[Exercise instructions]: Beginning with the opening line, restate the following material exactly, up through the line that contains "old: lisemix (turquoise)".

[Extracted material]:
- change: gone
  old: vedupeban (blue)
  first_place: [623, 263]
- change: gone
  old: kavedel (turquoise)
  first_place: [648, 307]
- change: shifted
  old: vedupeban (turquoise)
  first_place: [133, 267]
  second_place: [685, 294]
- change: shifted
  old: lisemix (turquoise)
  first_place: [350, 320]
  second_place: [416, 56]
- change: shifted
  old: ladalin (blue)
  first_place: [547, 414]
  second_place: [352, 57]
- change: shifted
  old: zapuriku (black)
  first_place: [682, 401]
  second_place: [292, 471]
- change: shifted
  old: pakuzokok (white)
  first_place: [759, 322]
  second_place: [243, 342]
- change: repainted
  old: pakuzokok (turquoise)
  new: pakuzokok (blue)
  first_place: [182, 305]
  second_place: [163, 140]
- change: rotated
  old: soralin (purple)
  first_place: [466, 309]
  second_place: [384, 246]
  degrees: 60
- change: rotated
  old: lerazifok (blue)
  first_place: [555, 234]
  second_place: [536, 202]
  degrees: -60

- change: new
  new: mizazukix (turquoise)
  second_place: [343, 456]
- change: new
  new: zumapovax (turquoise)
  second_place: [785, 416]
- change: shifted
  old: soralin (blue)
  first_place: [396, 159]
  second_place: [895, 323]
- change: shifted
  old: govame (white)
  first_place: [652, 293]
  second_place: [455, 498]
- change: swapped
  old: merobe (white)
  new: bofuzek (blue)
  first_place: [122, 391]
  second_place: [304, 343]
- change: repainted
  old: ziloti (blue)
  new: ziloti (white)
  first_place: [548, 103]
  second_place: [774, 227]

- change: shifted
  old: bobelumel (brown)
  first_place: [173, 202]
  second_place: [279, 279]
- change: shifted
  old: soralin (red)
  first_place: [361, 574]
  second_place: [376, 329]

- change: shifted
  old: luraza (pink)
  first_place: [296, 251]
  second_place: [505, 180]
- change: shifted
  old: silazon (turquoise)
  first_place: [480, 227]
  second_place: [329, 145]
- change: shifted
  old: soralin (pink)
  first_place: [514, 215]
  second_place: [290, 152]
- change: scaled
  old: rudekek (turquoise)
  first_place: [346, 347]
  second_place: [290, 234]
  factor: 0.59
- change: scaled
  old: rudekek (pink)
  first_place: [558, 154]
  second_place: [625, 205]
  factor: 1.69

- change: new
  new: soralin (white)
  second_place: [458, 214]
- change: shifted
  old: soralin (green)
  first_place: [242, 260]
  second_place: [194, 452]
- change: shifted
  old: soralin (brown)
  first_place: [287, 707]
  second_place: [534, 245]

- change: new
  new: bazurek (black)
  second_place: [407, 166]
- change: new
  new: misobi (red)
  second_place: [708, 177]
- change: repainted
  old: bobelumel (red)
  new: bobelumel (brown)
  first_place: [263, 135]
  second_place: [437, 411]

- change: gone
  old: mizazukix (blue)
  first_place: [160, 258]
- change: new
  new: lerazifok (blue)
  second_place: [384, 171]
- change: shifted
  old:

[Output of the exercise]:
- change: gone
  old: vedupeban (blue)
  first_place: [623, 263]
- change: gone
  old: kavedel (turquoise)
  first_place: [648, 307]
- change: shifted
  old: vedupeban (turquoise)
  first_place: [133, 267]
  second_place: [685, 294]
- change: shifted
  old: lisemix (turquoise)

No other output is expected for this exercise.